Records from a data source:
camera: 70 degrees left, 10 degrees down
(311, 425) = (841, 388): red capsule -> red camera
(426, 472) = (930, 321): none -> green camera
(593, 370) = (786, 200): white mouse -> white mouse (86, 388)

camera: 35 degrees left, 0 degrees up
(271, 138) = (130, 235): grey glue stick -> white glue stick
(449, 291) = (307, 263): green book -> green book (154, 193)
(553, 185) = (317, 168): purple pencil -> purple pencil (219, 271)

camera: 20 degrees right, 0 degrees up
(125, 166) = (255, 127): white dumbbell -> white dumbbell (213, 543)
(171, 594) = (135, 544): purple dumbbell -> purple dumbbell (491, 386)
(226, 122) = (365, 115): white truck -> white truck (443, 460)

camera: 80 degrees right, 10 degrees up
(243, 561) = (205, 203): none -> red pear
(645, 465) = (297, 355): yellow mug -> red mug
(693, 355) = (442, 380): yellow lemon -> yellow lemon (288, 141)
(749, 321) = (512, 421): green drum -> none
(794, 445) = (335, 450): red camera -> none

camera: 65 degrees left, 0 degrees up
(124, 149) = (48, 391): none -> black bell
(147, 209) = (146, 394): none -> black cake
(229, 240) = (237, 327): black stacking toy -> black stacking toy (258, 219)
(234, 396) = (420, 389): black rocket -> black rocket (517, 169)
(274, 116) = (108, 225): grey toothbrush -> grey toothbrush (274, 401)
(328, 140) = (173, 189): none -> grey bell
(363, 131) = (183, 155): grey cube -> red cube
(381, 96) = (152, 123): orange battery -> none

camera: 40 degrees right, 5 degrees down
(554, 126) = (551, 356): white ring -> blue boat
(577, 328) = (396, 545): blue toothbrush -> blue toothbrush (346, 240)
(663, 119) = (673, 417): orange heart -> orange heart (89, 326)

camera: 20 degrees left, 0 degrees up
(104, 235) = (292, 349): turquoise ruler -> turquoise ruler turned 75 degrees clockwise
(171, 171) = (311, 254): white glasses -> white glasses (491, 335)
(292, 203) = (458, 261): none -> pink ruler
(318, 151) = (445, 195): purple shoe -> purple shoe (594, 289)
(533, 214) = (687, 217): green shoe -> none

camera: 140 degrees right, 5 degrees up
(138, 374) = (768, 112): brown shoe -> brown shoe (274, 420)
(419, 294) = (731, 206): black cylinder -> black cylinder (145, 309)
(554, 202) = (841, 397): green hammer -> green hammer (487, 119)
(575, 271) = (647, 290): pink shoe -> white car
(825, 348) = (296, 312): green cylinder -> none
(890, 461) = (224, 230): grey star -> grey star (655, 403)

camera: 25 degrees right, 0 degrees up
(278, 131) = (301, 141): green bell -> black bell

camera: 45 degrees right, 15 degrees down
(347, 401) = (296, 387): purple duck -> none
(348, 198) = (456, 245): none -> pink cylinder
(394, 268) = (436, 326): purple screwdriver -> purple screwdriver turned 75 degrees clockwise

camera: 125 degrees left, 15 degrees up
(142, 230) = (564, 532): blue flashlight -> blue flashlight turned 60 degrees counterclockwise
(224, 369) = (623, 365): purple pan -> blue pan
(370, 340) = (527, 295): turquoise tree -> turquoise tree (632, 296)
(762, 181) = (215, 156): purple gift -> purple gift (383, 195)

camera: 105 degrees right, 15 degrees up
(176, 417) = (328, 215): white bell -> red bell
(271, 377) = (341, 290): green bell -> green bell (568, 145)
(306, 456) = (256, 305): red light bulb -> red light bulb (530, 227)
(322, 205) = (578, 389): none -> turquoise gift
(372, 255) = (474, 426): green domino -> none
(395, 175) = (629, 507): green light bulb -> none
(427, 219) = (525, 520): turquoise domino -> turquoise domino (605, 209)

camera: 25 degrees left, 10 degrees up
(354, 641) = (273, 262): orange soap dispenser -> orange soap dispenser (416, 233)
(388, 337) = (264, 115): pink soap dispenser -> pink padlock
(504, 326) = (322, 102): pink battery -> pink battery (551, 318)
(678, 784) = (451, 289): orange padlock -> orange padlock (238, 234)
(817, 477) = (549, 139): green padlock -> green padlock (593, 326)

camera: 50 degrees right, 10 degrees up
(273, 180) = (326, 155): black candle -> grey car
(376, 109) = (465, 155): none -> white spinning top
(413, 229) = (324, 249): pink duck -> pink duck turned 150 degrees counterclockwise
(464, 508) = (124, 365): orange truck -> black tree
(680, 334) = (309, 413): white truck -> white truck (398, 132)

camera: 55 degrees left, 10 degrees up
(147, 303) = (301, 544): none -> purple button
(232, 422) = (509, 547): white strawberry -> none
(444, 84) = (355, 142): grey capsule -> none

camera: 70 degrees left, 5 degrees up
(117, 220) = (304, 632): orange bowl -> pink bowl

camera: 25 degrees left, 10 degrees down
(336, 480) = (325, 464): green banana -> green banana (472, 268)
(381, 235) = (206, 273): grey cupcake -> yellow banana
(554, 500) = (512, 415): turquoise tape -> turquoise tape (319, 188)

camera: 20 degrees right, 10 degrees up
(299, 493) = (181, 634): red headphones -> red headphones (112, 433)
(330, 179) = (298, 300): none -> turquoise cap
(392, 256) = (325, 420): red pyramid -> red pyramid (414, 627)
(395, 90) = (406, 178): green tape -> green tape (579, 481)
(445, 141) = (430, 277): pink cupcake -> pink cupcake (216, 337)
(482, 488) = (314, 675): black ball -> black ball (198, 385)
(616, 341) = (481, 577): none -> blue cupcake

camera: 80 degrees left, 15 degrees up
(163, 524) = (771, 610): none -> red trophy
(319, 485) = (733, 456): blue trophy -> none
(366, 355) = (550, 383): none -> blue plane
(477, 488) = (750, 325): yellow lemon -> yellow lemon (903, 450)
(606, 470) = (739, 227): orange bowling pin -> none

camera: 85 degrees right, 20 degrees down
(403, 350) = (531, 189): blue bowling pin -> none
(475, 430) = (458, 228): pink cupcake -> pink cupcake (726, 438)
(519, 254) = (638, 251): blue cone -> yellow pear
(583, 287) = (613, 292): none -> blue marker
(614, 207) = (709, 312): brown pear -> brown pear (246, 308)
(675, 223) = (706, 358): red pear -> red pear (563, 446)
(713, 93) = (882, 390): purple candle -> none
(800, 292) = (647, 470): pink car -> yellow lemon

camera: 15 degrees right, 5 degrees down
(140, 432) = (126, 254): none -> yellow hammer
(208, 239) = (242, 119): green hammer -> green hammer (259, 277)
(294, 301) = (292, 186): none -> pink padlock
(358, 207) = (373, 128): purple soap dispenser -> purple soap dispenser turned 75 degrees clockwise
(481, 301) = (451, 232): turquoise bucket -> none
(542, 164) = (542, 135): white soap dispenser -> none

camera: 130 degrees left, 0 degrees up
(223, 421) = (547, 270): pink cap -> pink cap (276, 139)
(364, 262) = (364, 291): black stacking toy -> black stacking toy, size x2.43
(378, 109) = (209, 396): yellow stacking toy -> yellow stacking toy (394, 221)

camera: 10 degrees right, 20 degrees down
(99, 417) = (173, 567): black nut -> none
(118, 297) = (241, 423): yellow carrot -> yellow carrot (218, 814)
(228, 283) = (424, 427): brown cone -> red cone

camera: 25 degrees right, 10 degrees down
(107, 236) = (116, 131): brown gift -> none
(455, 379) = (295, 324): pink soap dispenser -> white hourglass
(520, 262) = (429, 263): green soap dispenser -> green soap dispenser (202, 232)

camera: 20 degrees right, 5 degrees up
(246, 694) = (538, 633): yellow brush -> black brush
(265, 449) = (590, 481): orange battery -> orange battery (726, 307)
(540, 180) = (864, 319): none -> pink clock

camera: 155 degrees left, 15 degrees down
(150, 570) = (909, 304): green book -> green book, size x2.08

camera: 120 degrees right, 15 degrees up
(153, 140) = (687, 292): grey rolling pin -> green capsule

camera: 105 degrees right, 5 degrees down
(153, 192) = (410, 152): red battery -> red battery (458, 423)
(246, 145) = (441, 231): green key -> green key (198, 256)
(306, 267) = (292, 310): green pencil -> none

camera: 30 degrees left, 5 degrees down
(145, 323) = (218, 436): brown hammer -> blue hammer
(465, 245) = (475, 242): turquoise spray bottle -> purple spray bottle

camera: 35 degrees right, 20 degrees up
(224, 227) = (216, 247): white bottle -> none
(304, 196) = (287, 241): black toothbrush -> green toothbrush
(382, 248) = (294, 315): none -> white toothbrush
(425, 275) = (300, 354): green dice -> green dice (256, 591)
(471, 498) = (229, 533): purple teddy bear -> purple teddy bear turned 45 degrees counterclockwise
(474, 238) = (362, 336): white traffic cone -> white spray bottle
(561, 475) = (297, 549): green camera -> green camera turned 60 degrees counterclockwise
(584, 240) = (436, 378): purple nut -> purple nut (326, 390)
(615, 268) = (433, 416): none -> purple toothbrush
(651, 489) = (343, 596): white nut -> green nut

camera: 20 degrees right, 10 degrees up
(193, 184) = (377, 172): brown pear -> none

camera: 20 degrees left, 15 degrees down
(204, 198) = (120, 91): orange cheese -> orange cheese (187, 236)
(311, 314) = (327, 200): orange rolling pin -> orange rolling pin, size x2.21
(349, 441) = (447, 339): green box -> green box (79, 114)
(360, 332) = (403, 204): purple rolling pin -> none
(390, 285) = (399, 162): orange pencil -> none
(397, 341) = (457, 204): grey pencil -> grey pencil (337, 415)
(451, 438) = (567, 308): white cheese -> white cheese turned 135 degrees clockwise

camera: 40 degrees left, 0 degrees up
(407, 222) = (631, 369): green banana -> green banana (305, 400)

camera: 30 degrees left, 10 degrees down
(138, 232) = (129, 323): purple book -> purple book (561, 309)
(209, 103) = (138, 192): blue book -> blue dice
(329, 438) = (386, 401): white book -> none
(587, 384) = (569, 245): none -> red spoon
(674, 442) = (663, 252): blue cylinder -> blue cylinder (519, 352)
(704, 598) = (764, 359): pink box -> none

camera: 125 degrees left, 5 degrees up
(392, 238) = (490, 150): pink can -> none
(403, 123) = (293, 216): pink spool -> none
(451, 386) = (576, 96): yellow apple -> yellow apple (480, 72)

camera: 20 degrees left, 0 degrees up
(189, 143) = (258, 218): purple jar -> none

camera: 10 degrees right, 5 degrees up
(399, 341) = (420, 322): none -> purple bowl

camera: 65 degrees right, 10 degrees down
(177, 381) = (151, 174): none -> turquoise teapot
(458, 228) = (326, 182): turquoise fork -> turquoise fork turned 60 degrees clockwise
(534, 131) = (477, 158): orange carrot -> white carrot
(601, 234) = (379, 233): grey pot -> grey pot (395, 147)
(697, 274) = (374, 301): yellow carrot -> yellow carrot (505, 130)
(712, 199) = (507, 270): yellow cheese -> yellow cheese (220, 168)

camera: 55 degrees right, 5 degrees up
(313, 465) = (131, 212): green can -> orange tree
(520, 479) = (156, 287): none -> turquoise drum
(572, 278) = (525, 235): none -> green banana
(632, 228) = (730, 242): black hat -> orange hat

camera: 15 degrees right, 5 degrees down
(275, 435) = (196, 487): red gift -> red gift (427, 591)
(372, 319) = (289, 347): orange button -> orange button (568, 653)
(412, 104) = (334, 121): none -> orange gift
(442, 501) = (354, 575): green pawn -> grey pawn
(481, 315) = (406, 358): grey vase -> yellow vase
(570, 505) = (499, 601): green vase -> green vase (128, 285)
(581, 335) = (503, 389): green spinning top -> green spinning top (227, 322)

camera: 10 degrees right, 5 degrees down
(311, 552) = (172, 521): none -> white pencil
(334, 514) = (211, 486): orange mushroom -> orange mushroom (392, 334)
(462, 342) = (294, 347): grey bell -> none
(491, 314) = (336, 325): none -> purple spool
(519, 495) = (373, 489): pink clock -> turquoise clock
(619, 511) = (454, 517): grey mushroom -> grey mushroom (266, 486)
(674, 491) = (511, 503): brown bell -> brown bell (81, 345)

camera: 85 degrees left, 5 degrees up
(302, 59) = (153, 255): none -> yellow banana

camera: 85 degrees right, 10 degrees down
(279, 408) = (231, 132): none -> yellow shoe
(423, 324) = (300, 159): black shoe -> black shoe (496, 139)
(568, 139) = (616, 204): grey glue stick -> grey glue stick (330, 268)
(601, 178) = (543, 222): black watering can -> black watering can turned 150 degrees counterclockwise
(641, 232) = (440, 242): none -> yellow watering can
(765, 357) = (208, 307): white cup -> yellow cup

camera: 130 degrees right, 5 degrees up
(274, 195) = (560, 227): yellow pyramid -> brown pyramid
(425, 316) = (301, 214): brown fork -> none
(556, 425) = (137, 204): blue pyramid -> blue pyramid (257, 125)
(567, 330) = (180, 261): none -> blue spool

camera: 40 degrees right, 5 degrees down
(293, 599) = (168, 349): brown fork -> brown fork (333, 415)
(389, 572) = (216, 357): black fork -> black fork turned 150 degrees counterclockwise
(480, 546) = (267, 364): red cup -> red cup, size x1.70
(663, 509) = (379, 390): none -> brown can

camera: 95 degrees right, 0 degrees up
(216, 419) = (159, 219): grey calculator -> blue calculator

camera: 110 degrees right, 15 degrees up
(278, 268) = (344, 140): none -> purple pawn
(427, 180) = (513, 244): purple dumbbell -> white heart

_REQUIRED WORK_:
In the data above, retype exactly and only the lines between the one holding "(99, 417) = (173, 567): black nut -> none" and the one holding "(584, 240) = (436, 378): purple", inclusive.

_RESULT FOR THIS EXERCISE_:
(99, 417) = (173, 567): black nut -> none
(118, 297) = (241, 423): yellow carrot -> yellow carrot (218, 814)
(228, 283) = (424, 427): brown cone -> red cone

camera: 25 degrees right, 10 degrees down
(107, 236) = (116, 131): brown gift -> none
(455, 379) = (295, 324): pink soap dispenser -> white hourglass
(520, 262) = (429, 263): green soap dispenser -> green soap dispenser (202, 232)

camera: 20 degrees right, 5 degrees up
(246, 694) = (538, 633): yellow brush -> black brush
(265, 449) = (590, 481): orange battery -> orange battery (726, 307)
(540, 180) = (864, 319): none -> pink clock

camera: 155 degrees left, 15 degrees down
(150, 570) = (909, 304): green book -> green book, size x2.08

camera: 120 degrees right, 15 degrees up
(153, 140) = (687, 292): grey rolling pin -> green capsule

camera: 105 degrees right, 5 degrees down
(153, 192) = (410, 152): red battery -> red battery (458, 423)
(246, 145) = (441, 231): green key -> green key (198, 256)
(306, 267) = (292, 310): green pencil -> none

camera: 30 degrees left, 5 degrees down
(145, 323) = (218, 436): brown hammer -> blue hammer
(465, 245) = (475, 242): turquoise spray bottle -> purple spray bottle

camera: 35 degrees right, 20 degrees up
(224, 227) = (216, 247): white bottle -> none
(304, 196) = (287, 241): black toothbrush -> green toothbrush
(382, 248) = (294, 315): none -> white toothbrush
(425, 275) = (300, 354): green dice -> green dice (256, 591)
(471, 498) = (229, 533): purple teddy bear -> purple teddy bear turned 45 degrees counterclockwise
(474, 238) = (362, 336): white traffic cone -> white spray bottle
(561, 475) = (297, 549): green camera -> green camera turned 60 degrees counterclockwise
(584, 240) = (436, 378): purple nut -> purple nut (326, 390)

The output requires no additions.